_Extracted entries_:
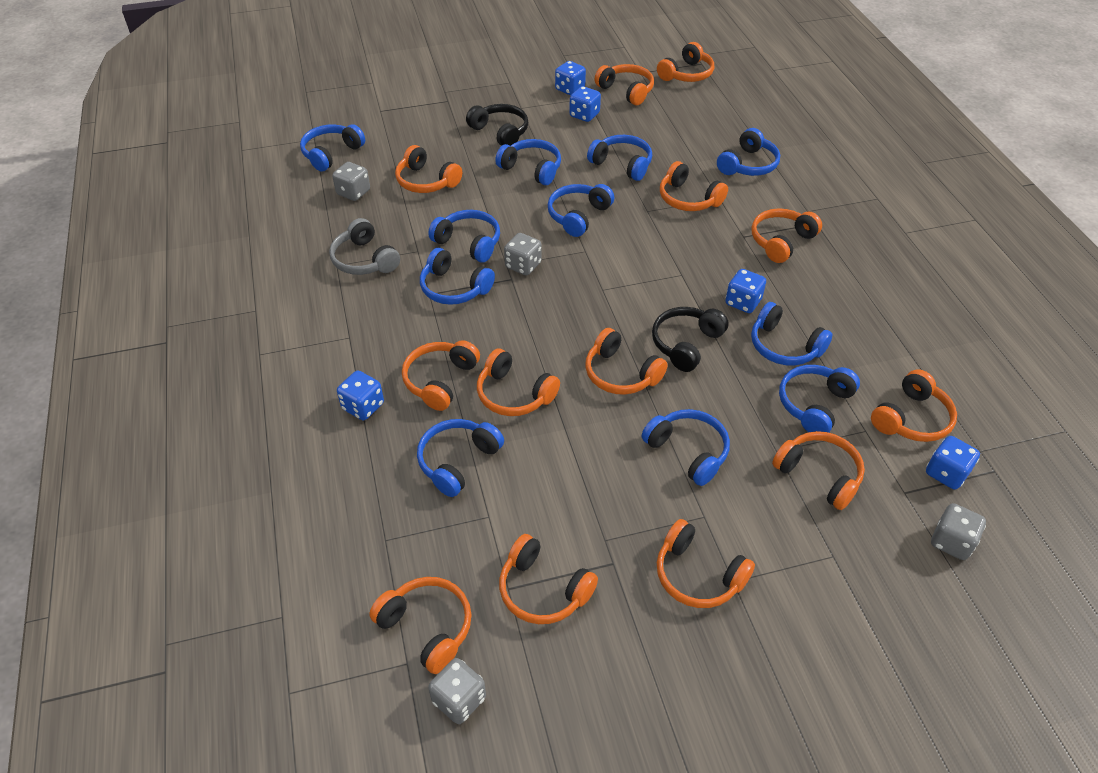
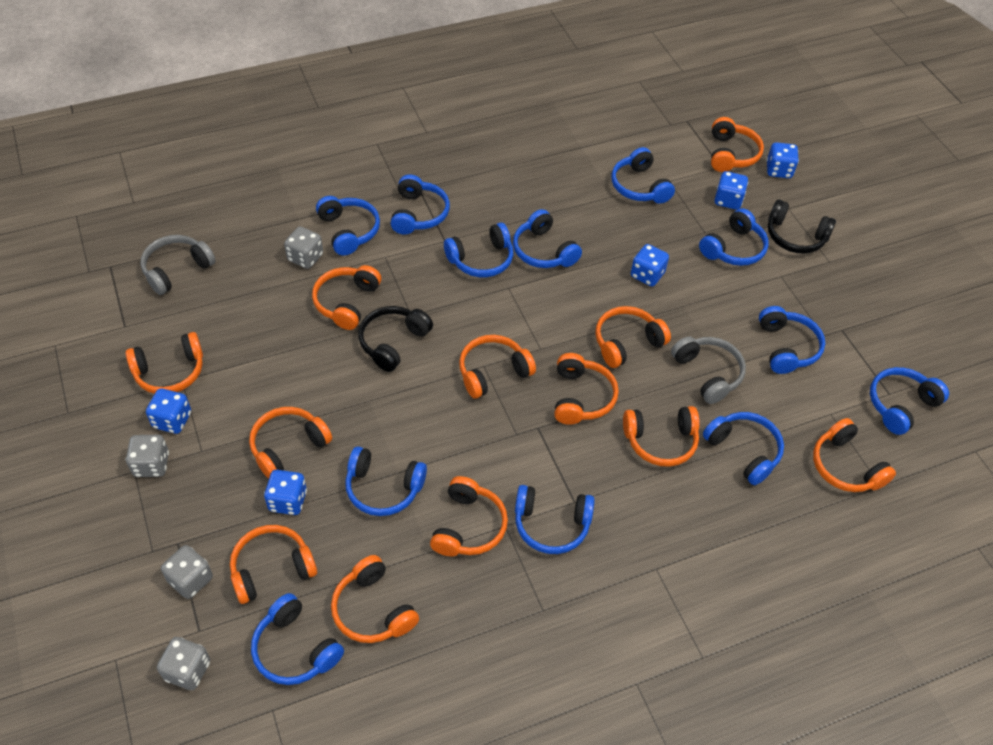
blue headphones: 11 -> 12
grey headphones: 1 -> 2
orange headphones: 13 -> 12

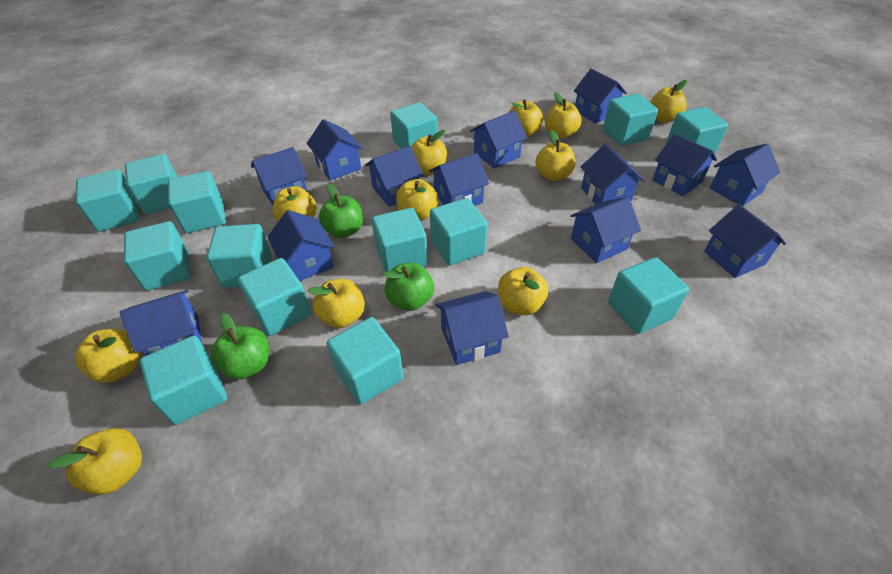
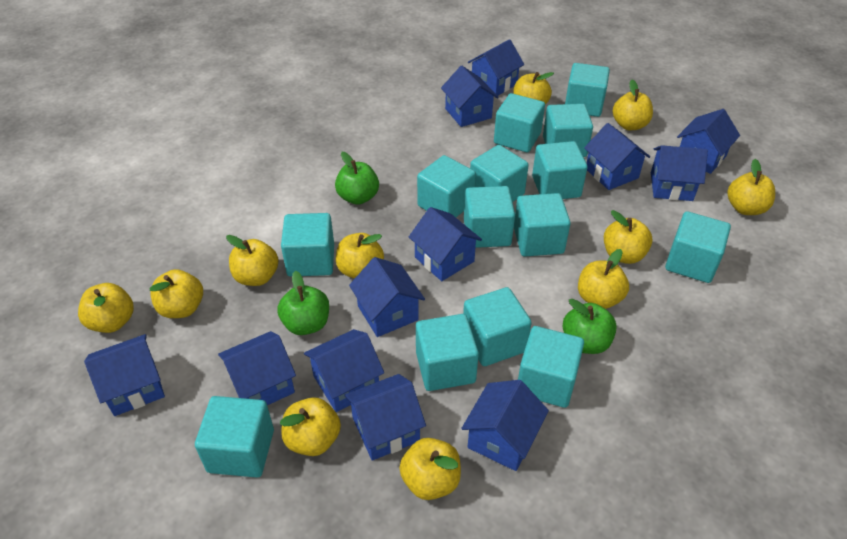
blue house: 14 -> 12

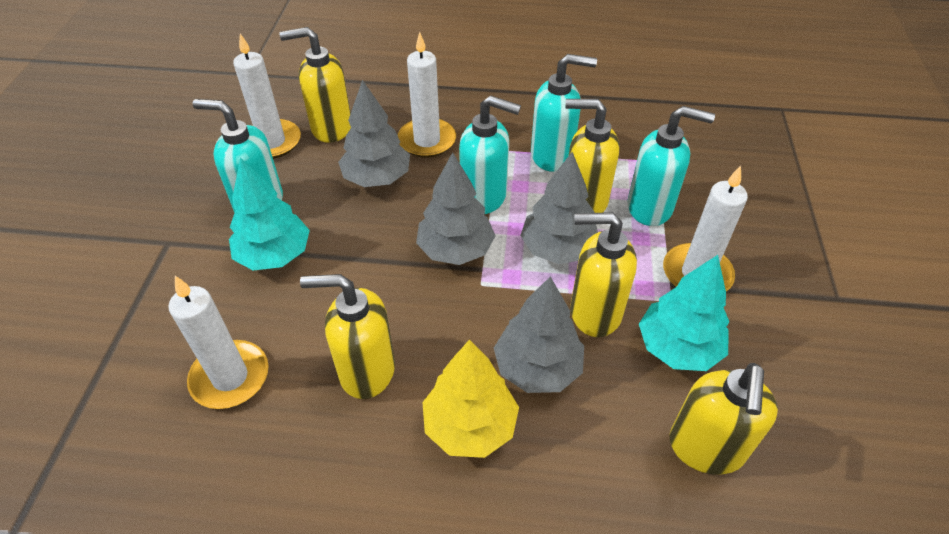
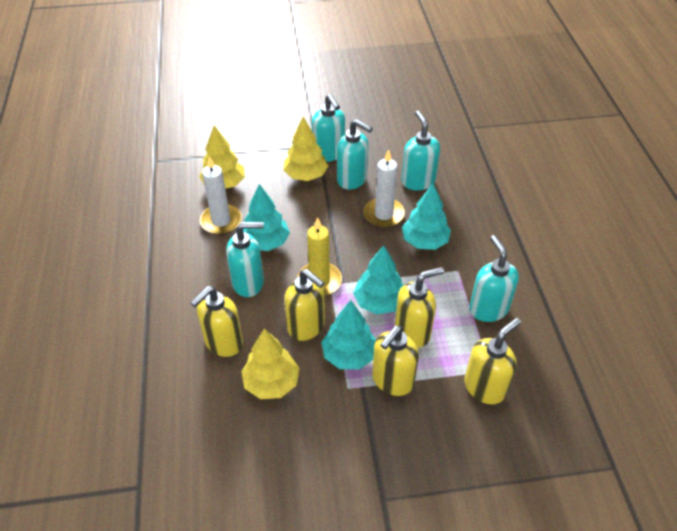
grey tree: 4 -> 0
turquoise soap dispenser: 4 -> 5
turquoise tree: 2 -> 4
white candle: 4 -> 2
yellow candle: 0 -> 1
yellow tree: 1 -> 3

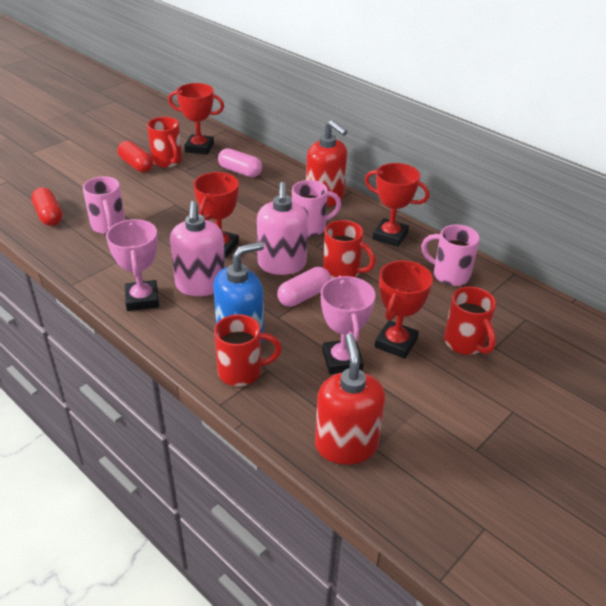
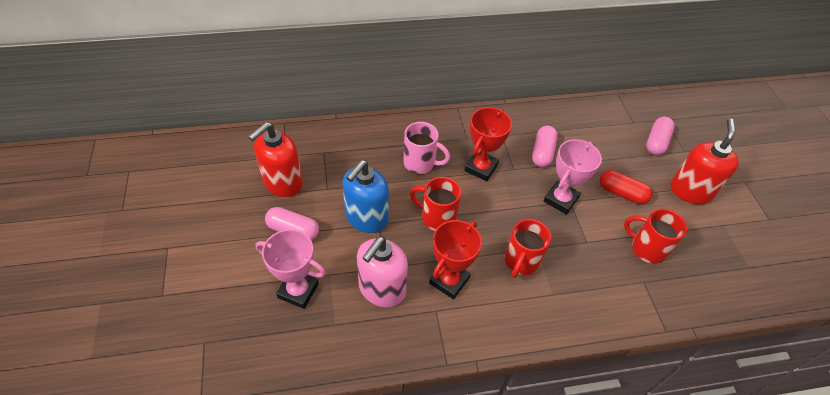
pink capsule: 2 -> 3
pink mug: 3 -> 1
pink soap dispenser: 2 -> 1
red capsule: 2 -> 1
red mug: 4 -> 3
red trophy: 4 -> 2

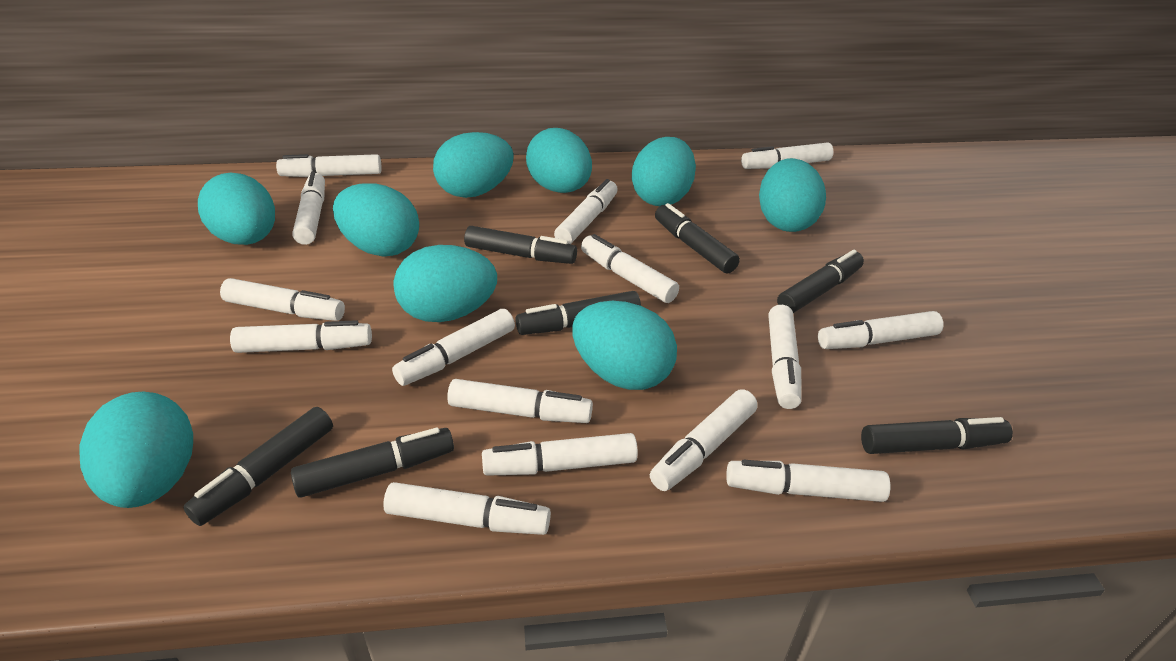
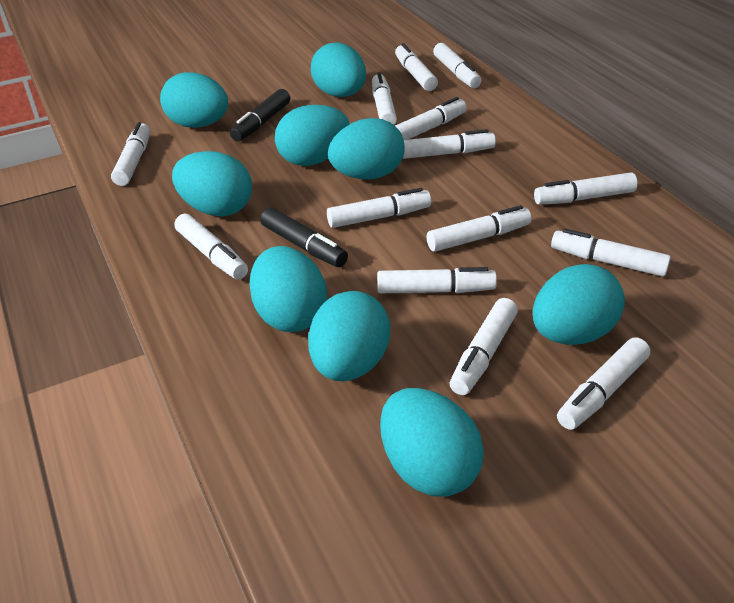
black marker: 7 -> 2
white marker: 15 -> 14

_What the exercise asks_:
Nothing but a number is expected here: the number of lines above that hold the word "pink".

_Written answer_:
3